→ **Directions for this task**
The copy you give must match the records exactly, except that it holds no images.
━━━ Record set
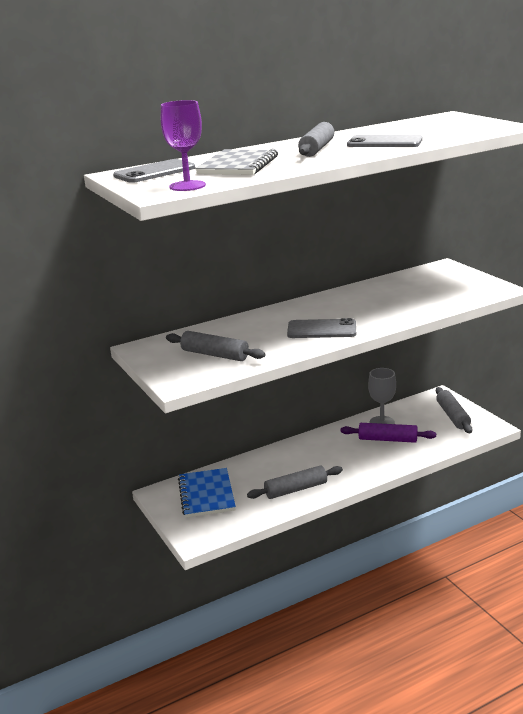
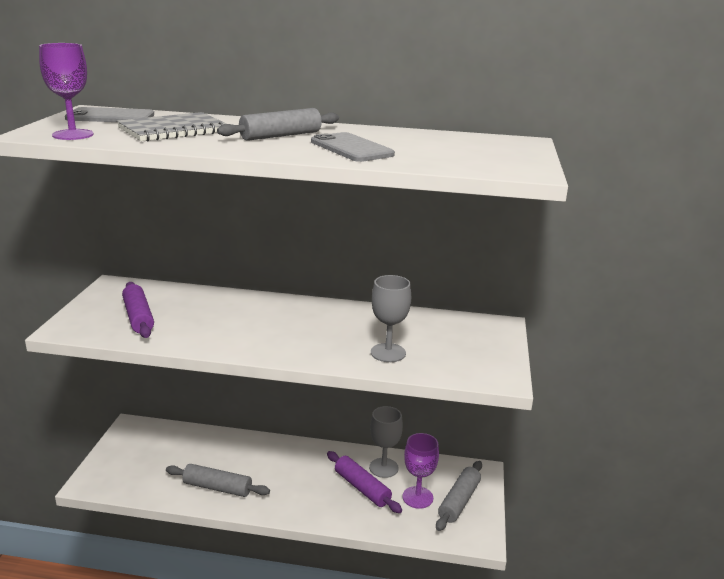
camera: 35 degrees right, 0 degrees up
(206, 494) = (155, 448): blue notebook -> none
(215, 355) = (138, 317): grey rolling pin -> purple rolling pin
(321, 329) = (255, 336): grey phone -> none
(418, 303) = (388, 353): none -> grey goblet
(427, 426) = (417, 497): none -> purple goblet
━━━━━━
→ **Task response**
camera: 35 degrees right, 0 degrees up
(206, 494) = (155, 448): blue notebook -> none
(215, 355) = (138, 317): grey rolling pin -> purple rolling pin
(321, 329) = (255, 336): grey phone -> none
(418, 303) = (388, 353): none -> grey goblet
(427, 426) = (417, 497): none -> purple goblet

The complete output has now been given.